### Work instruction
An exact repeat is needed of the lines from the one with "grey pot: 7 -> 5" through the last line of the data below. Please omit the pictures.

### Extracted entries
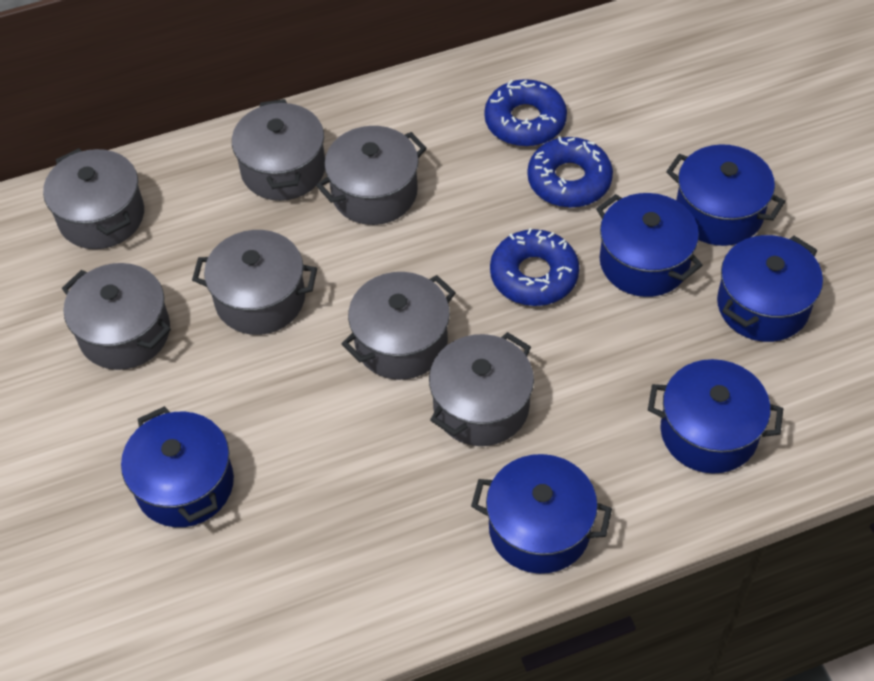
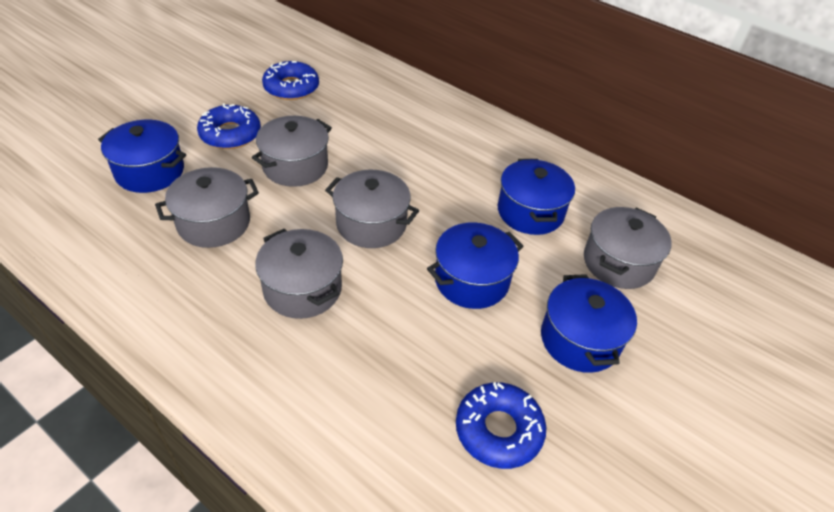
blue pot: 6 -> 4
grey pot: 7 -> 5

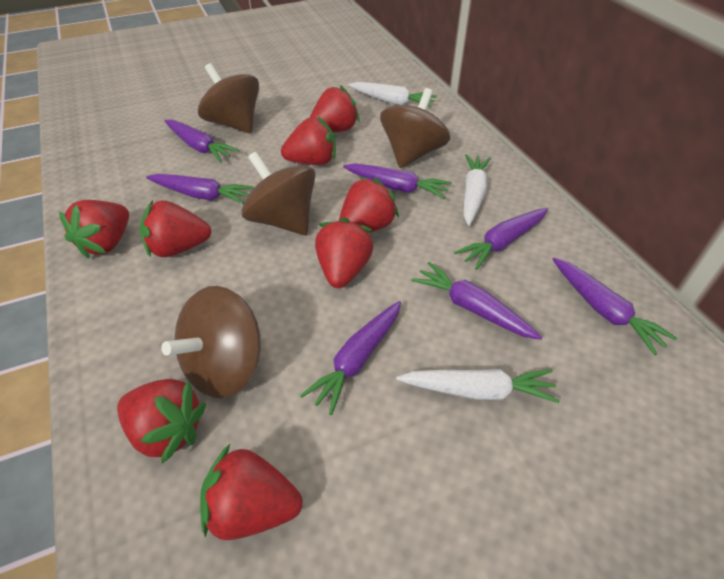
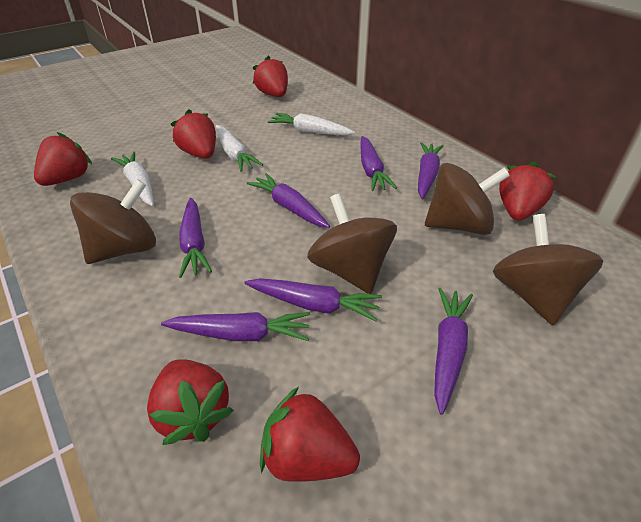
red strawberry: 8 -> 6

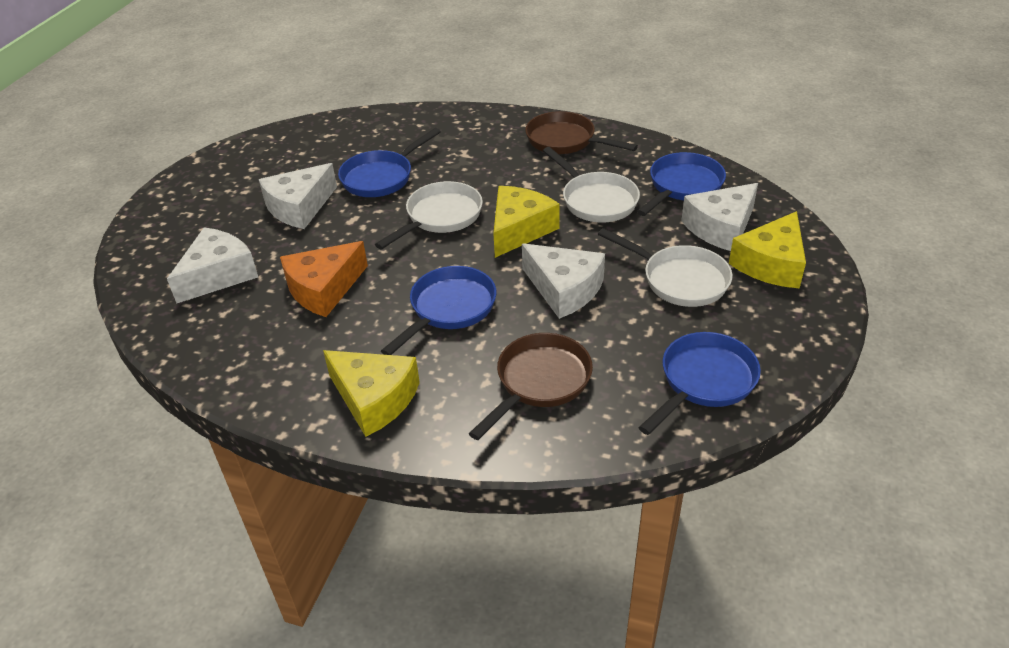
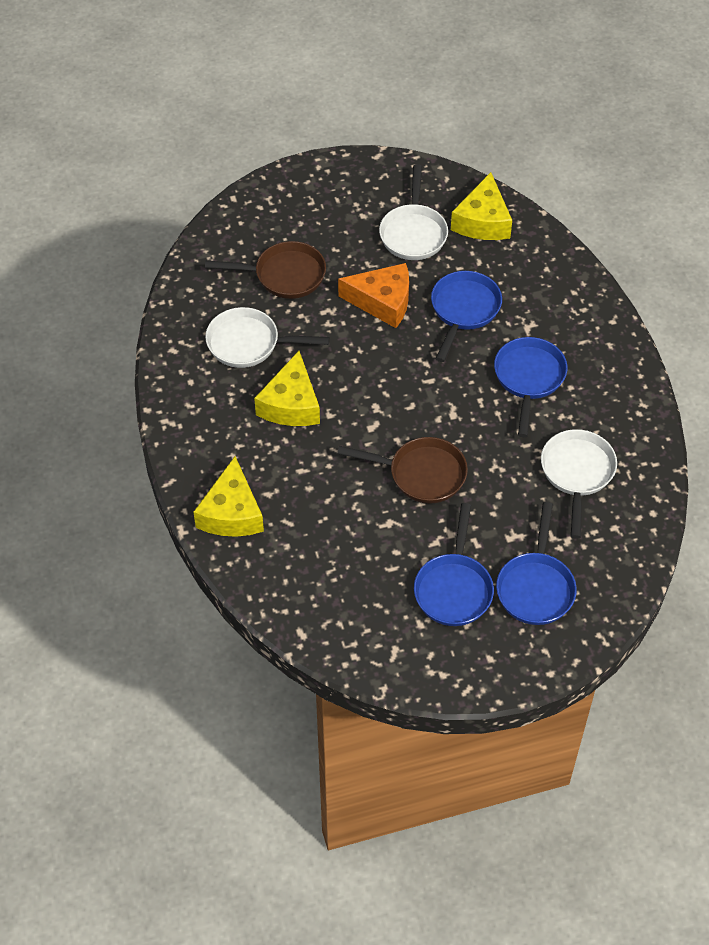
white cheese: 4 -> 0

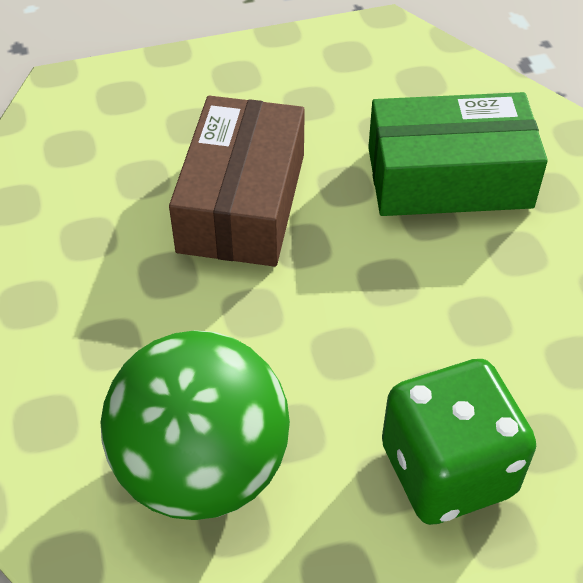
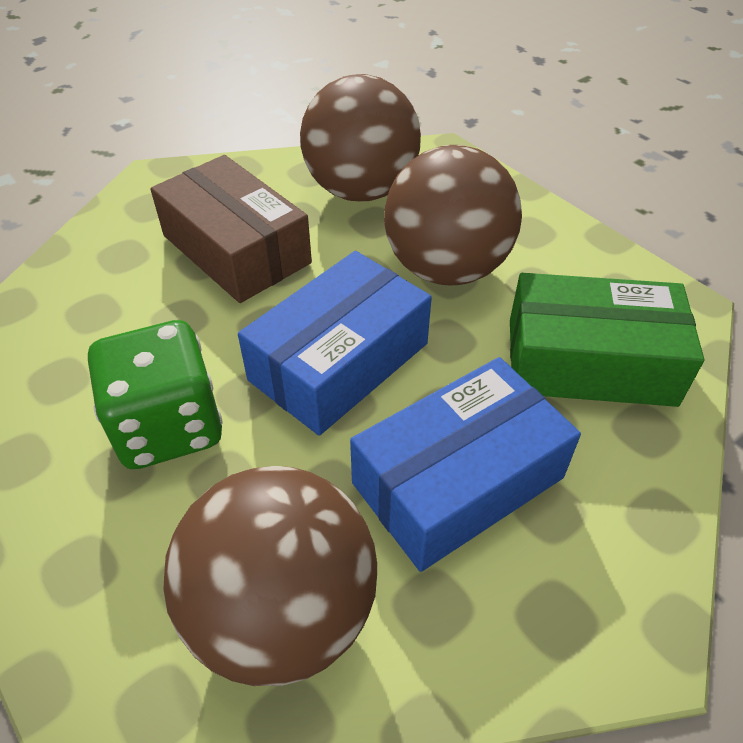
blue box: 0 -> 2
brown ball: 0 -> 3
green ball: 1 -> 0

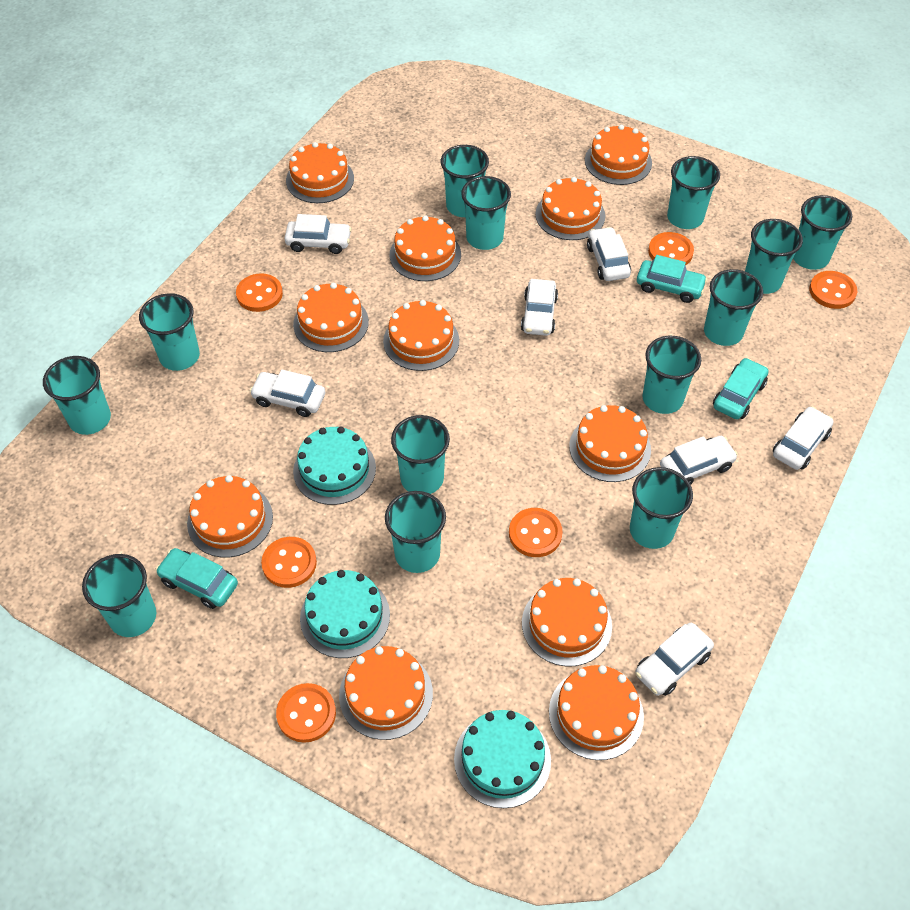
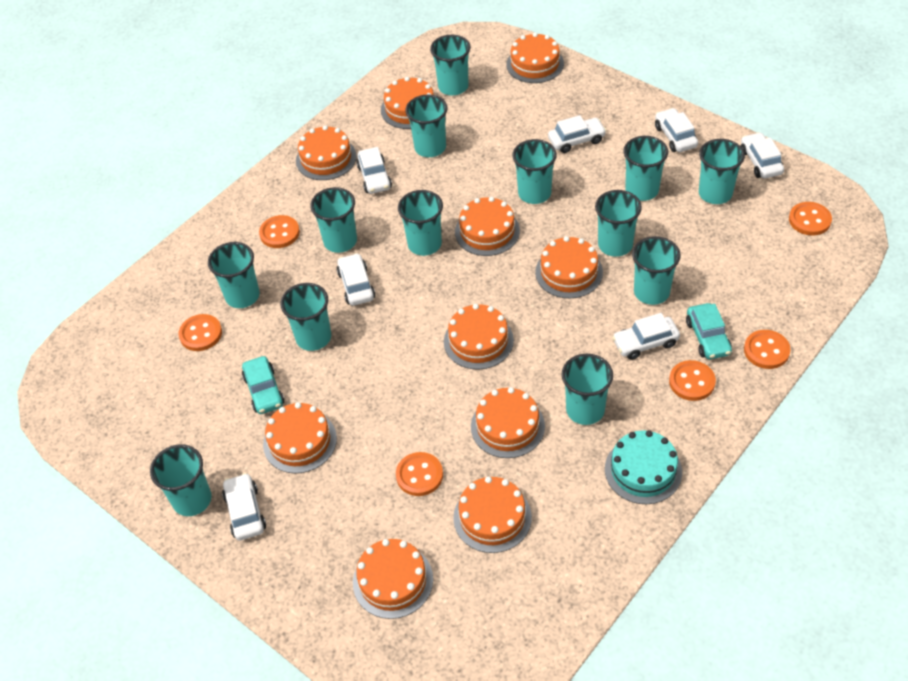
orange cake: 11 -> 10
turquoise cake: 3 -> 1
turquoise car: 3 -> 2

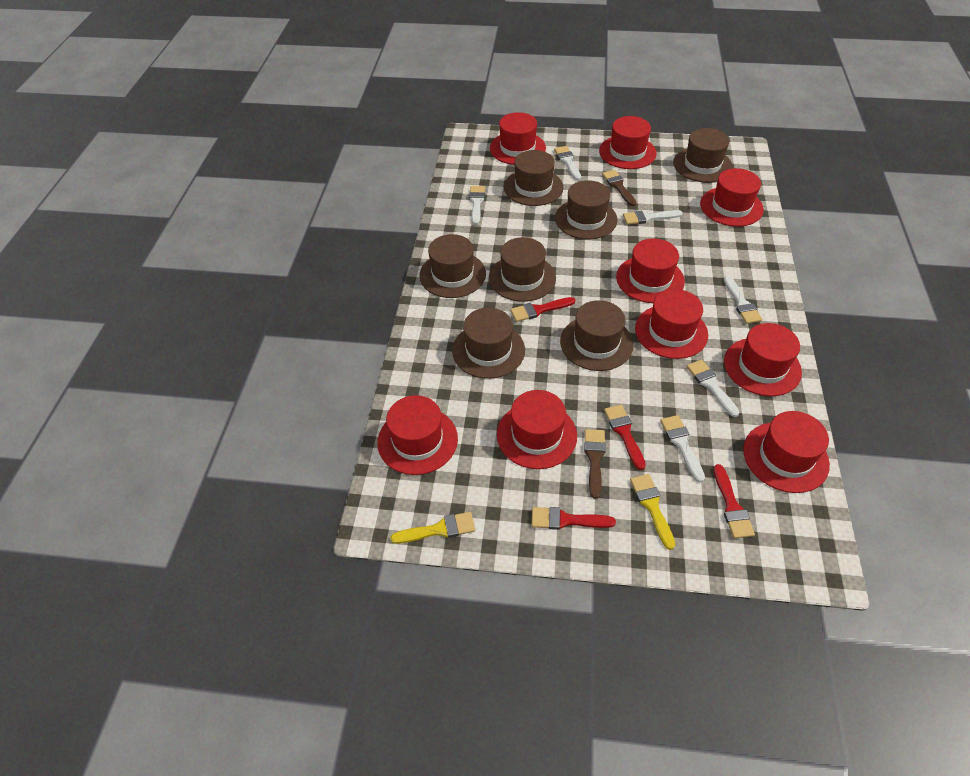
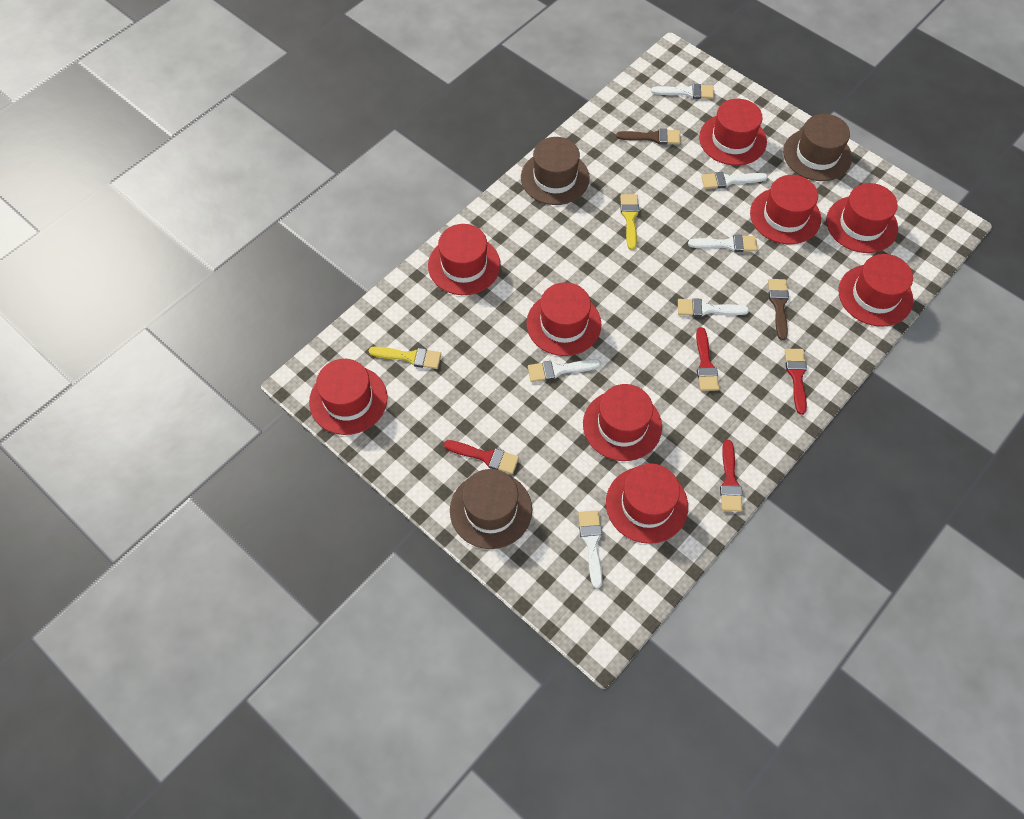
brown hat: 7 -> 3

### Expected answer
grey pot: 7 -> 5

red strawberry: 8 -> 6

white cheese: 4 -> 0

blue box: 0 -> 2
brown ball: 0 -> 3
green ball: 1 -> 0

orange cake: 11 -> 10
turquoise cake: 3 -> 1
turquoise car: 3 -> 2

brown hat: 7 -> 3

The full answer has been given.